# Task instructions
Every line in the listing below from the one with "white square: (183, 149)" through the one with "green rectangle: (317, 293)" is to be reproduced exactly, both ends included; leave out the rest.

══ Task input

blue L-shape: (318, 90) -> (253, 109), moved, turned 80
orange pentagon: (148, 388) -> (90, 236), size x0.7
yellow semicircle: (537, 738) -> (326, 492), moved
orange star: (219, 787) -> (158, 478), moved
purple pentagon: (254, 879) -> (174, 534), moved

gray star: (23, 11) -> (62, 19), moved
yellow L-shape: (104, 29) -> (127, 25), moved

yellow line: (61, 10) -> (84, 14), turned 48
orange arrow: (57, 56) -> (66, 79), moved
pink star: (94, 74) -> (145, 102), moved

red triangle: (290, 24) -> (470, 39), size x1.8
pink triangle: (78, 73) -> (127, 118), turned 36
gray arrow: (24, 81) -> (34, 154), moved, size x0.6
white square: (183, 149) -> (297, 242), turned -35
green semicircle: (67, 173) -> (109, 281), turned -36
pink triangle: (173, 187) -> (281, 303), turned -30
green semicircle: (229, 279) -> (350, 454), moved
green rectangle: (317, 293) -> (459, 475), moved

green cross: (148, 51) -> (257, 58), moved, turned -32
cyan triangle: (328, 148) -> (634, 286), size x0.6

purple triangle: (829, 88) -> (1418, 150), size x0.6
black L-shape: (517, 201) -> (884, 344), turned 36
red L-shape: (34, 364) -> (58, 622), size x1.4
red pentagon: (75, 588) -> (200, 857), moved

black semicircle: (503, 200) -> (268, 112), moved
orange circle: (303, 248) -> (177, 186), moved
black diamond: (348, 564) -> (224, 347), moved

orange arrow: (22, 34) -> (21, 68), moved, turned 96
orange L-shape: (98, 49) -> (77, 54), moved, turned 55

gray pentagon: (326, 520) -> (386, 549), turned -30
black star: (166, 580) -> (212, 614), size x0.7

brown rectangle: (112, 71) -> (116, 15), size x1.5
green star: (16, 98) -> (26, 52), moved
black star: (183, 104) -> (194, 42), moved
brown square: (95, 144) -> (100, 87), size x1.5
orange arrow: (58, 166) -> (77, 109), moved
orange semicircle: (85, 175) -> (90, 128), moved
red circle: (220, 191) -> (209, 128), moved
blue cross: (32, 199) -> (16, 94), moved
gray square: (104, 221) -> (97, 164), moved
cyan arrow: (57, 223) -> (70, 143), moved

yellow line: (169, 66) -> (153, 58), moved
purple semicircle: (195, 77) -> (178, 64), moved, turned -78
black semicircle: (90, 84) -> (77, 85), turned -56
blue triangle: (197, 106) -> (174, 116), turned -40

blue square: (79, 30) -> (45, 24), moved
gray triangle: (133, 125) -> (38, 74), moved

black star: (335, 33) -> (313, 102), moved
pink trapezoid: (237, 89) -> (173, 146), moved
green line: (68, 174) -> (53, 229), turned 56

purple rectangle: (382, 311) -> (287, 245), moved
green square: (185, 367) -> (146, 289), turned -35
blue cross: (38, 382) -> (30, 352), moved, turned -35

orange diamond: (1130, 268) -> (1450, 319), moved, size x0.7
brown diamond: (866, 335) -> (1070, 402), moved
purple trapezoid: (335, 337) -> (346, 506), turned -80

════

# Response area
white square: (183, 149) -> (297, 242), turned -35
green semicircle: (67, 173) -> (109, 281), turned -36
pink triangle: (173, 187) -> (281, 303), turned -30
green semicircle: (229, 279) -> (350, 454), moved
green rectangle: (317, 293) -> (459, 475), moved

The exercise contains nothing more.